**EXERCISE:**
The lines from the one containing "white book [467,151,557,240]" through the end of the entries are what to output; reproduce them exactly and add nothing.

**GIVEN DATA:**
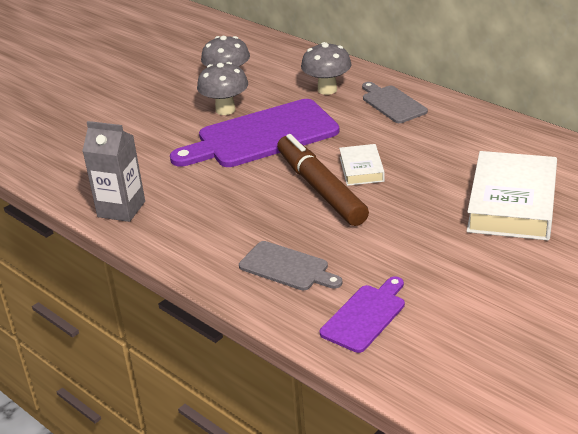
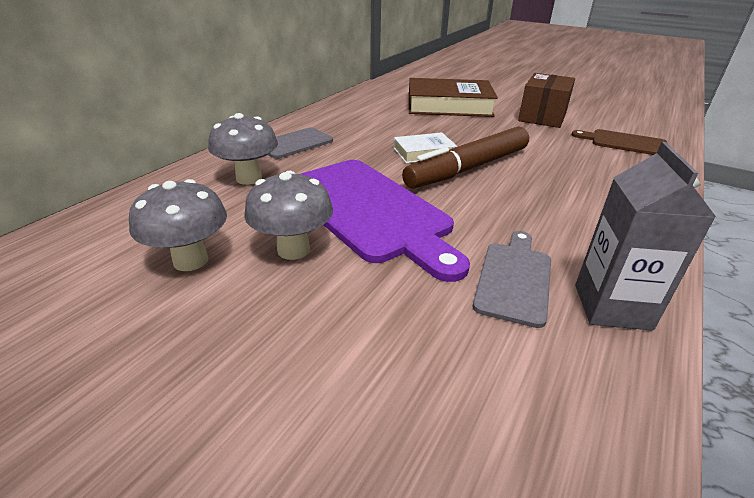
camera: 105 degrees left, 0 degrees up
grey cutting board [239,241,342,290] -> grey cutting board moved to [473,231,551,328]
purple cutting board [320,276,405,353] -> brown cutting board [571,129,668,155]
white book [467,151,557,240] -> brown book [409,78,498,117]
none -> brown box [518,73,575,128]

**EXERCISE RESULT:**
white book [467,151,557,240] -> brown book [409,78,498,117]
none -> brown box [518,73,575,128]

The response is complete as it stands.